* ENTRIES *

--- Start ---

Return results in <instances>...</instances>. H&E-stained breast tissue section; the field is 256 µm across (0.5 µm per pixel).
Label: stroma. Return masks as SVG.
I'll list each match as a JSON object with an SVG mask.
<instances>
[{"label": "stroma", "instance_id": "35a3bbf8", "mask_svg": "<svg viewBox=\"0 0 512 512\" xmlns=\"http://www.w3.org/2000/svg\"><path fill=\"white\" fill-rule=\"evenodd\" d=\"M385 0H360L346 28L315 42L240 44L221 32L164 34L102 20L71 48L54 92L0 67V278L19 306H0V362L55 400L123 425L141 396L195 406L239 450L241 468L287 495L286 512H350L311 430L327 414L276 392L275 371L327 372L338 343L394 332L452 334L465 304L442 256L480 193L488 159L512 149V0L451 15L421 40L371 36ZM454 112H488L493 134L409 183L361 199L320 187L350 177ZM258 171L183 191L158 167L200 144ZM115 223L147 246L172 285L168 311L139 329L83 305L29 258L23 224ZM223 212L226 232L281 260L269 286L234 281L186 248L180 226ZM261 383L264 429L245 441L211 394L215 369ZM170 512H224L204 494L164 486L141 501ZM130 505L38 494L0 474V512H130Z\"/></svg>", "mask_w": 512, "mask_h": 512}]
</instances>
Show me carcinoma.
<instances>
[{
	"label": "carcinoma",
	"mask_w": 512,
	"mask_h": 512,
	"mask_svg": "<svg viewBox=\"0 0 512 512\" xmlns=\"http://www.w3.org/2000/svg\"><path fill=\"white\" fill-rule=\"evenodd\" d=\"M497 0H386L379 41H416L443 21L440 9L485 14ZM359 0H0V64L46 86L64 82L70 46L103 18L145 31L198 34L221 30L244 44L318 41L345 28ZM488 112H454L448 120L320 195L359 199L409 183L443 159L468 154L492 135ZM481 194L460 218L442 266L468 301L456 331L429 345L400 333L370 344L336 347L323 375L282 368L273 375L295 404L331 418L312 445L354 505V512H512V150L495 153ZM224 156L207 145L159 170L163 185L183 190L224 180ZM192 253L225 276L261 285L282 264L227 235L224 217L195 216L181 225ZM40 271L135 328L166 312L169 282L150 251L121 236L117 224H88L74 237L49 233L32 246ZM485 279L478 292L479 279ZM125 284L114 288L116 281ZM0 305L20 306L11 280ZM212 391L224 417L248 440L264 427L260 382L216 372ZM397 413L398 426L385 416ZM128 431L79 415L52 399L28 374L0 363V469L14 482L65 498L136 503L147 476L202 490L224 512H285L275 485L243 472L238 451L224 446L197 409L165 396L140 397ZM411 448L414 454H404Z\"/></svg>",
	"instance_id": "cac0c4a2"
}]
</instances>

--- End ---

* THE PROBLEM *
Return the lines from the line containing "Label: stroma. Return masks as SVG." to the end of the entries above, exactly as they appear and with no other output.

* THE REPLY *
Label: stroma. Return masks as SVG.
I'll list each match as a JSON object with an SVG mask.
<instances>
[{"label": "stroma", "instance_id": "35a3bbf8", "mask_svg": "<svg viewBox=\"0 0 512 512\" xmlns=\"http://www.w3.org/2000/svg\"><path fill=\"white\" fill-rule=\"evenodd\" d=\"M385 0H360L346 28L315 42L240 44L221 32L164 34L102 20L71 48L54 92L0 67V278L19 306H0V362L55 400L123 425L141 396L195 406L239 450L241 468L287 495L286 512H350L311 430L327 414L276 392L275 371L327 372L338 343L394 332L452 334L465 304L442 256L480 193L488 159L512 149V0L451 15L421 40L371 36ZM454 112H488L493 134L409 183L361 199L320 187L350 177ZM258 171L183 191L158 167L200 144ZM115 223L147 246L172 285L168 311L139 329L83 305L29 258L23 224ZM223 212L226 232L281 260L269 286L234 281L186 248L180 226ZM261 383L264 429L245 441L211 394L215 369ZM170 512H224L204 494L164 486L141 501ZM130 505L38 494L0 474V512H130Z\"/></svg>", "mask_w": 512, "mask_h": 512}]
</instances>
Show me carcinoma.
<instances>
[{
	"label": "carcinoma",
	"mask_w": 512,
	"mask_h": 512,
	"mask_svg": "<svg viewBox=\"0 0 512 512\" xmlns=\"http://www.w3.org/2000/svg\"><path fill=\"white\" fill-rule=\"evenodd\" d=\"M497 0H386L379 41H416L443 21L440 9L485 14ZM359 0H0V64L46 86L64 82L70 46L103 18L145 31L198 34L221 30L244 44L318 41L345 28ZM488 112H454L448 120L320 195L359 199L409 183L443 159L468 154L492 135ZM481 194L460 218L442 266L468 301L456 331L429 345L400 333L370 344L336 347L323 375L282 368L273 375L295 404L331 418L312 445L354 505V512H512V150L495 153ZM224 156L207 145L159 170L163 185L183 190L224 180ZM192 253L225 276L261 285L282 264L227 235L224 217L195 216L181 225ZM40 271L135 328L166 312L169 282L150 251L121 236L117 224H88L74 237L49 233L32 246ZM485 279L478 292L479 279ZM125 284L114 288L116 281ZM0 305L20 306L11 280ZM212 391L224 417L248 440L264 427L260 382L216 372ZM397 413L398 426L385 416ZM128 431L79 415L52 399L28 374L0 363V469L14 482L65 498L136 503L147 476L202 490L224 512H285L275 485L243 472L238 451L224 446L197 409L165 396L140 397ZM411 448L414 454H404Z\"/></svg>",
	"instance_id": "cac0c4a2"
}]
</instances>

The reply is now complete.